About this exercise >>
Find the line that contains "purple brick D11". Then set down that line and all the lines after it, to the end of the records, exactly and with nothing added.

Entries provided START

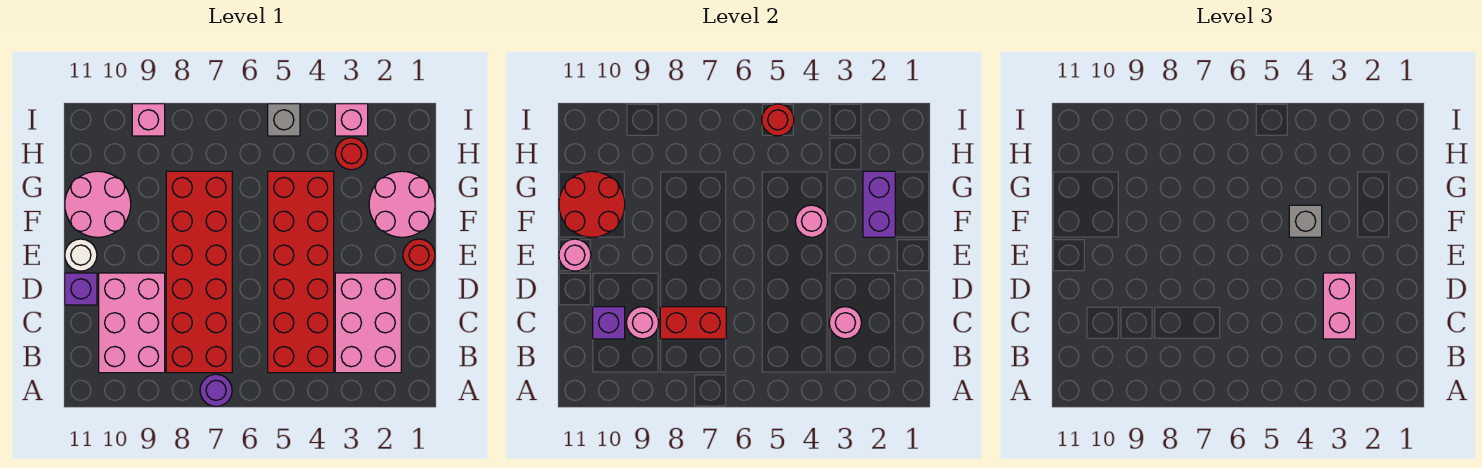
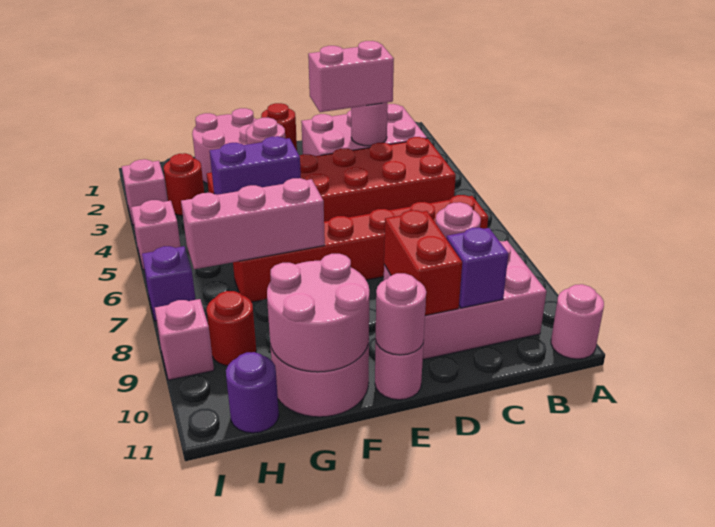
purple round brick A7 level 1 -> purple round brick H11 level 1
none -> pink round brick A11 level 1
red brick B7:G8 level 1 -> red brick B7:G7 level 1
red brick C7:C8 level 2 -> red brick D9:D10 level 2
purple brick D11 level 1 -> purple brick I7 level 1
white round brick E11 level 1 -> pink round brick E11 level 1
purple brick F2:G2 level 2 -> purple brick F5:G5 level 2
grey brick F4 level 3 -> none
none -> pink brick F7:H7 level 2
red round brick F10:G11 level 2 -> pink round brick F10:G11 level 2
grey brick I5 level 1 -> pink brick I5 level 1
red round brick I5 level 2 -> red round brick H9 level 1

Entries provided END

Completed exercise >>
purple brick D11 level 1 -> purple brick I7 level 1
white round brick E11 level 1 -> pink round brick E11 level 1
purple brick F2:G2 level 2 -> purple brick F5:G5 level 2
grey brick F4 level 3 -> none
none -> pink brick F7:H7 level 2
red round brick F10:G11 level 2 -> pink round brick F10:G11 level 2
grey brick I5 level 1 -> pink brick I5 level 1
red round brick I5 level 2 -> red round brick H9 level 1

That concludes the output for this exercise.